| EXERCISE GOAL |
Retype, exactly as they appear below, the lines between the line holding "U6: XOR (in" and the line holding "U18: XOR (in", both ends included.

| RECORD EXTRACTS |
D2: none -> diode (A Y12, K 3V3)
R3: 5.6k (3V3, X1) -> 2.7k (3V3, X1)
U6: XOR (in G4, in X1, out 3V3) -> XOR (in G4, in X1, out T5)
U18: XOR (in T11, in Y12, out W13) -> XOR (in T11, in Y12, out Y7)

==

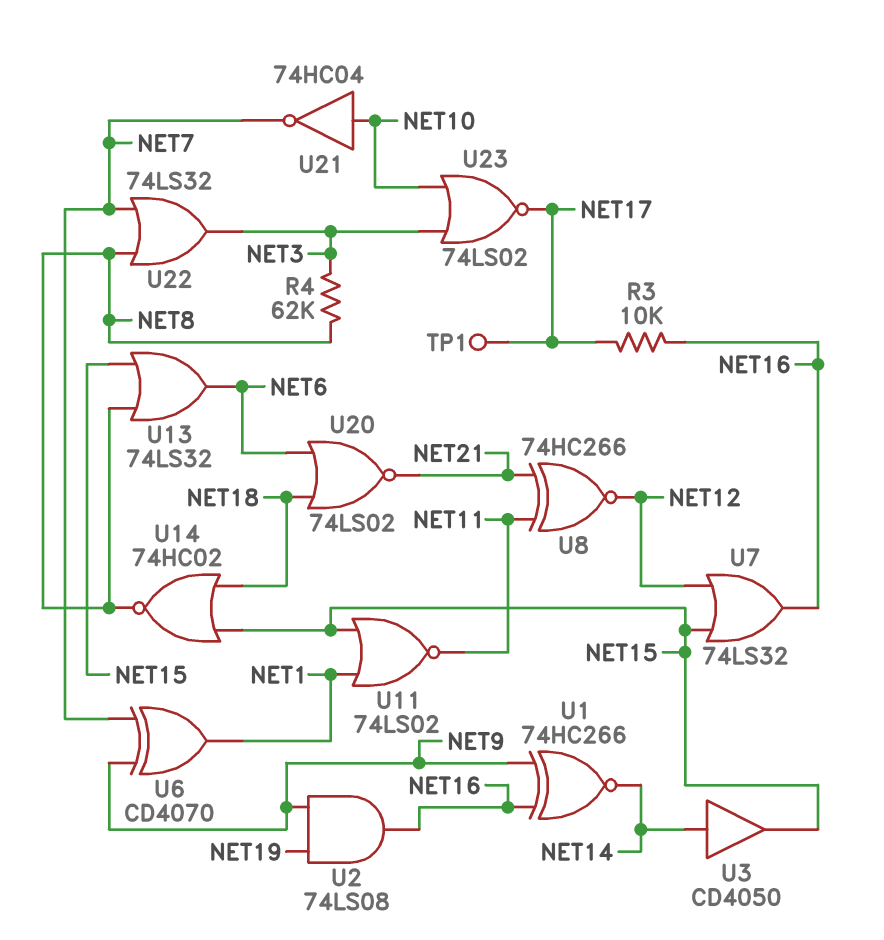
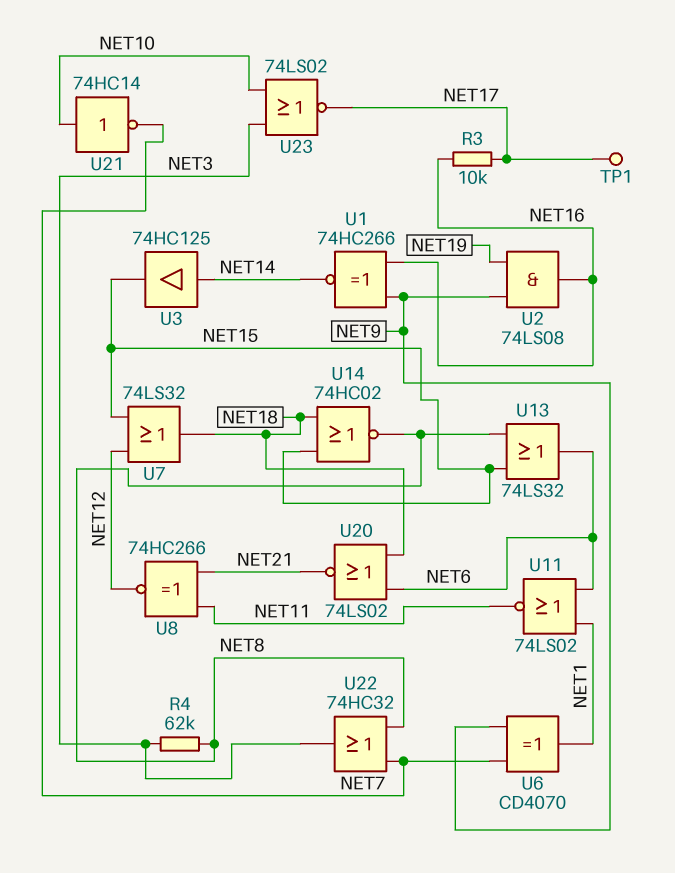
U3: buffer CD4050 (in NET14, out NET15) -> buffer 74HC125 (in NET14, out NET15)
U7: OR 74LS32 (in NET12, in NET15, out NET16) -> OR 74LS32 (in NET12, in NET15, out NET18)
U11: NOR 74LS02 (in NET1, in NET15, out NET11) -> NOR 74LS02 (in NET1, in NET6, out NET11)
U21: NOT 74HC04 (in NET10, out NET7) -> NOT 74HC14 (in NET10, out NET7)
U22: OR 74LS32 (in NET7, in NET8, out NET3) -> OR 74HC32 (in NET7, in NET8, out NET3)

| ANSWER FOR THE TASK |
U6: XOR (in G4, in X1, out 3V3) -> XOR (in G4, in X1, out T5)
U18: XOR (in T11, in Y12, out W13) -> XOR (in T11, in Y12, out Y7)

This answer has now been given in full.